--- START ---

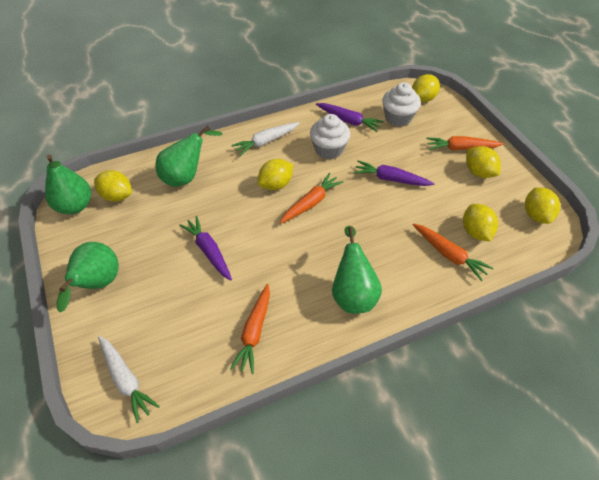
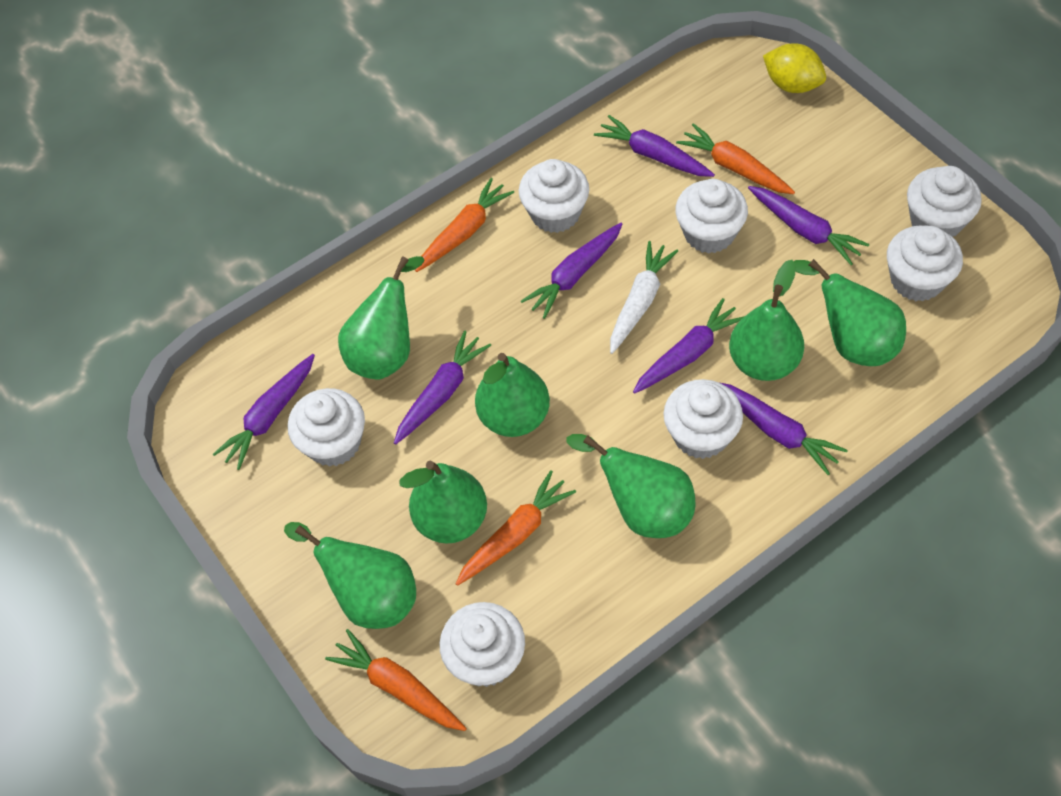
green pear: [45,155,91,214] [57,242,119,312] [156,125,223,187] [332,226,382,314] = 4 -> [284,522,416,629] [338,256,424,380] [400,461,487,544] [475,353,550,437] [566,434,695,538] [729,260,804,381] [794,259,906,366] = 7
purple carrot: [179,216,232,281] [316,103,384,132] [354,160,435,186] = 3 -> [213,354,315,470] [394,330,491,445] [521,223,623,319] [594,115,715,177] [633,298,745,394] [721,383,848,475] [748,186,870,265] = 7
white carrot: [98,336,160,423] [231,122,300,156] = 2 -> [610,241,678,354] = 1
white cupcake: [310,114,350,159] [382,82,421,127] = 2 -> [288,388,365,467] [439,602,525,687] [519,159,589,233] [663,379,743,459] [675,179,748,254] [887,225,963,302] [907,166,982,237] = 7
yellow lemon: [94,170,132,202] [257,159,293,190] [412,74,440,102] [463,204,498,241] [466,146,501,178] [525,187,560,224] = 6 -> [763,44,826,93] = 1

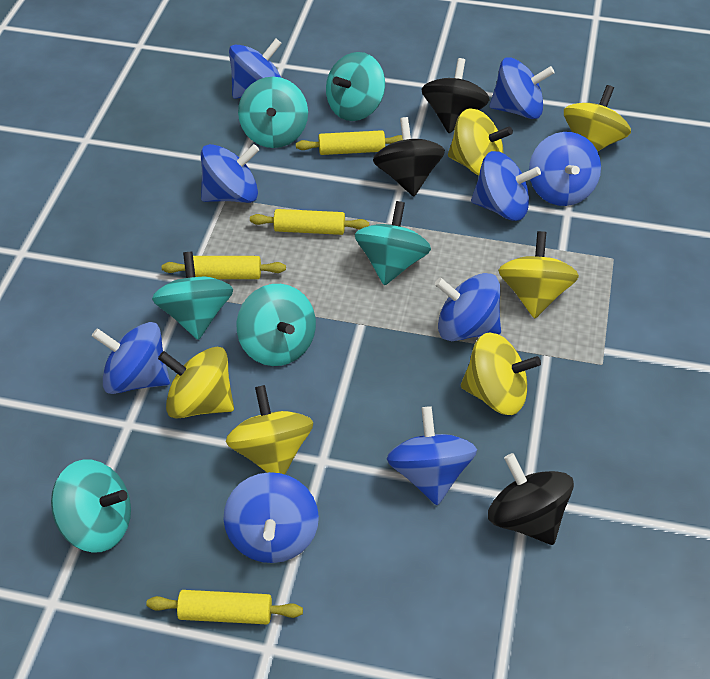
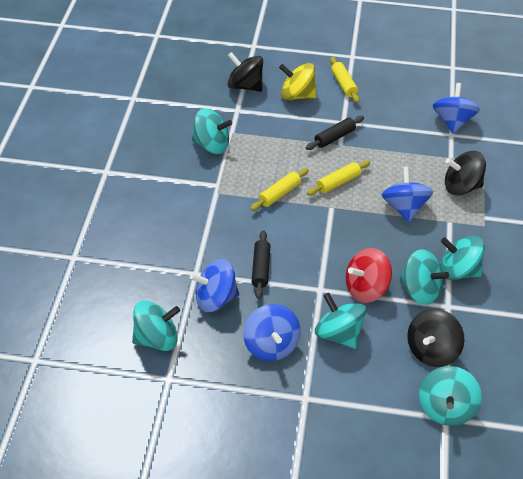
black rolling pin: none = 0 -> [252,230,270,299] [306,116,364,150] = 2
blue spinning top: [92,322,170,394] [201,144,259,203] [224,472,319,563] [229,39,282,99] [387,406,477,505] [435,273,501,341] [471,151,541,221] [490,57,555,119] [529,132,601,206] = 9 -> [190,259,239,312] [243,304,301,361] [382,167,433,222] [433,83,480,134] = 4
red spinning top: none = 0 -> [346,248,392,303] = 1
yellow rolling pin: [146,590,303,624] [162,256,286,279] [250,209,369,235] [296,130,403,155] = 4 -> [250,168,309,211] [307,160,370,195] [330,57,360,103] = 3
yellow spinning top: [158,347,234,418] [226,385,313,474] [448,108,513,176] [461,332,541,415] [498,231,579,318] [564,85,631,151] = 6 -> [279,63,317,100] = 1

--- END ---

• TASK TO COMPLETE: Please transcribe all of the entries word for word, with the pictures left out.

• EXERCISE SOLUTION:
green pear: [45,155,91,214] [57,242,119,312] [156,125,223,187] [332,226,382,314] = 4 -> [284,522,416,629] [338,256,424,380] [400,461,487,544] [475,353,550,437] [566,434,695,538] [729,260,804,381] [794,259,906,366] = 7
purple carrot: [179,216,232,281] [316,103,384,132] [354,160,435,186] = 3 -> [213,354,315,470] [394,330,491,445] [521,223,623,319] [594,115,715,177] [633,298,745,394] [721,383,848,475] [748,186,870,265] = 7
white carrot: [98,336,160,423] [231,122,300,156] = 2 -> [610,241,678,354] = 1
white cupcake: [310,114,350,159] [382,82,421,127] = 2 -> [288,388,365,467] [439,602,525,687] [519,159,589,233] [663,379,743,459] [675,179,748,254] [887,225,963,302] [907,166,982,237] = 7
yellow lemon: [94,170,132,202] [257,159,293,190] [412,74,440,102] [463,204,498,241] [466,146,501,178] [525,187,560,224] = 6 -> [763,44,826,93] = 1

black rolling pin: none = 0 -> [252,230,270,299] [306,116,364,150] = 2
blue spinning top: [92,322,170,394] [201,144,259,203] [224,472,319,563] [229,39,282,99] [387,406,477,505] [435,273,501,341] [471,151,541,221] [490,57,555,119] [529,132,601,206] = 9 -> [190,259,239,312] [243,304,301,361] [382,167,433,222] [433,83,480,134] = 4
red spinning top: none = 0 -> [346,248,392,303] = 1
yellow rolling pin: [146,590,303,624] [162,256,286,279] [250,209,369,235] [296,130,403,155] = 4 -> [250,168,309,211] [307,160,370,195] [330,57,360,103] = 3
yellow spinning top: [158,347,234,418] [226,385,313,474] [448,108,513,176] [461,332,541,415] [498,231,579,318] [564,85,631,151] = 6 -> [279,63,317,100] = 1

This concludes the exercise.